Collected material START

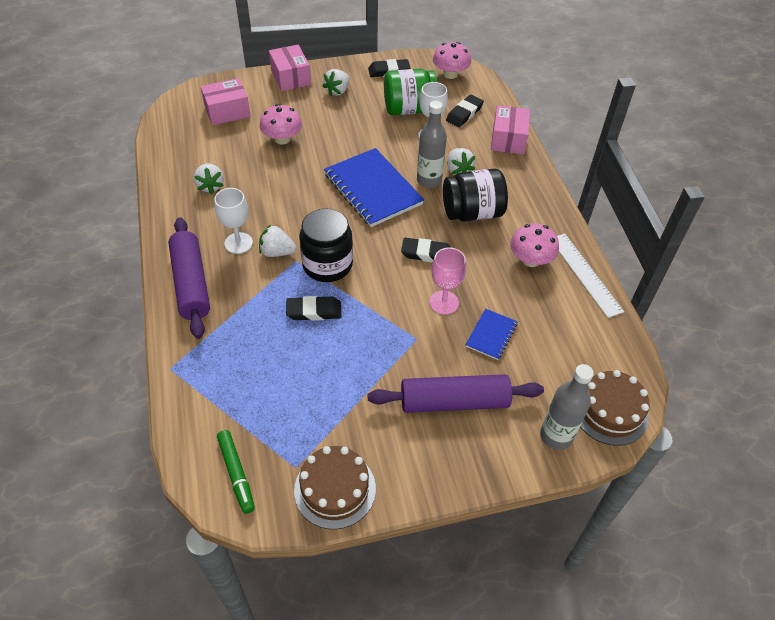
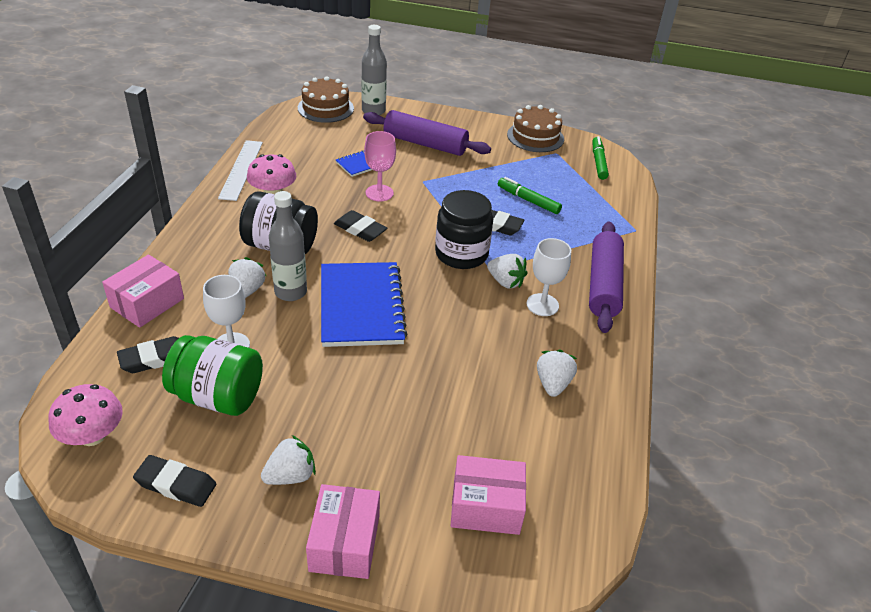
camera: 155 degrees left, 10 degrees down
(282, 139) = (427, 418): pink mushroom -> none
(296, 360) = (528, 200): none -> green marker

Collected material END

* _Task instructions_
The output has to match the data above line for line, except that pictures are dropped.

* _Reply_
camera: 155 degrees left, 10 degrees down
(282, 139) = (427, 418): pink mushroom -> none
(296, 360) = (528, 200): none -> green marker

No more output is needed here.